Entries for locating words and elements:
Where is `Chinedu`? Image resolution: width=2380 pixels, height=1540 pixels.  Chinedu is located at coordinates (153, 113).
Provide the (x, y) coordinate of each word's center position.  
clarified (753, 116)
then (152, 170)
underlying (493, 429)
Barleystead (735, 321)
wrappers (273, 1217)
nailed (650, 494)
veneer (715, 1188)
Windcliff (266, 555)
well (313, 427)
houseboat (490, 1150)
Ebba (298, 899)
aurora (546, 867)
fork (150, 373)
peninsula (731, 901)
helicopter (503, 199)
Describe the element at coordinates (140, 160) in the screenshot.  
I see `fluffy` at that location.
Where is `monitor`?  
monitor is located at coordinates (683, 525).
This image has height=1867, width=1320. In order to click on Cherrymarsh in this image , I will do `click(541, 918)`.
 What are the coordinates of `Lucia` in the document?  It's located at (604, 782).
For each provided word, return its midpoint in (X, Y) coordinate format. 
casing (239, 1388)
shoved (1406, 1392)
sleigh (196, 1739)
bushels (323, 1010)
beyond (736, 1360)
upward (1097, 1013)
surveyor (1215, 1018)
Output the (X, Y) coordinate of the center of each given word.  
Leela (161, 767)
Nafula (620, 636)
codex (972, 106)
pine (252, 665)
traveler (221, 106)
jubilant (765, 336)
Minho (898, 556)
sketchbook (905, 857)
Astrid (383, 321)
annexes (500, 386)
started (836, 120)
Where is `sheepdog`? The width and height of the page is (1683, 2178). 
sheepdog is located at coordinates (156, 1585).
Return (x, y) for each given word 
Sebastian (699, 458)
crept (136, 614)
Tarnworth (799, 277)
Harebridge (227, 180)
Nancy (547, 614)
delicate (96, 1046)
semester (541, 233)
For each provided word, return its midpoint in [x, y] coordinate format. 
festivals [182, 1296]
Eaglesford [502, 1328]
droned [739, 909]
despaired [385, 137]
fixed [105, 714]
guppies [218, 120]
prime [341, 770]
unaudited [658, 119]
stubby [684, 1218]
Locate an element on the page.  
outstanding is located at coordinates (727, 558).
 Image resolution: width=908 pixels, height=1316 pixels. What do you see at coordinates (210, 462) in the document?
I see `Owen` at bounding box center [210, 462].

WHAT YOU SHOULD DO =
Reproduce the listing word for word, starting with its first line and stopping after the line that contains "stubby [684, 1218]".

TASK RESULT =
Where is `Chinedu`? Image resolution: width=2380 pixels, height=1540 pixels.  Chinedu is located at coordinates (153, 113).
Provide the (x, y) coordinate of each word's center position.  
clarified (753, 116)
then (152, 170)
underlying (493, 429)
Barleystead (735, 321)
wrappers (273, 1217)
nailed (650, 494)
veneer (715, 1188)
Windcliff (266, 555)
well (313, 427)
houseboat (490, 1150)
Ebba (298, 899)
aurora (546, 867)
fork (150, 373)
peninsula (731, 901)
helicopter (503, 199)
Describe the element at coordinates (140, 160) in the screenshot.  
I see `fluffy` at that location.
Where is `monitor`?  
monitor is located at coordinates (683, 525).
This image has height=1867, width=1320. In order to click on Cherrymarsh in this image , I will do `click(541, 918)`.
 What are the coordinates of `Lucia` in the document?  It's located at (604, 782).
For each provided word, return its midpoint in (X, Y) coordinate format. 
casing (239, 1388)
shoved (1406, 1392)
sleigh (196, 1739)
bushels (323, 1010)
beyond (736, 1360)
upward (1097, 1013)
surveyor (1215, 1018)
Output the (X, Y) coordinate of the center of each given word.  
Leela (161, 767)
Nafula (620, 636)
codex (972, 106)
pine (252, 665)
traveler (221, 106)
jubilant (765, 336)
Minho (898, 556)
sketchbook (905, 857)
Astrid (383, 321)
annexes (500, 386)
started (836, 120)
Where is `sheepdog`? The width and height of the page is (1683, 2178). 
sheepdog is located at coordinates (156, 1585).
Return (x, y) for each given word 
Sebastian (699, 458)
crept (136, 614)
Tarnworth (799, 277)
Harebridge (227, 180)
Nancy (547, 614)
delicate (96, 1046)
semester (541, 233)
For each provided word, return its midpoint in [x, y] coordinate format. 
festivals [182, 1296]
Eaglesford [502, 1328]
droned [739, 909]
despaired [385, 137]
fixed [105, 714]
guppies [218, 120]
prime [341, 770]
unaudited [658, 119]
stubby [684, 1218]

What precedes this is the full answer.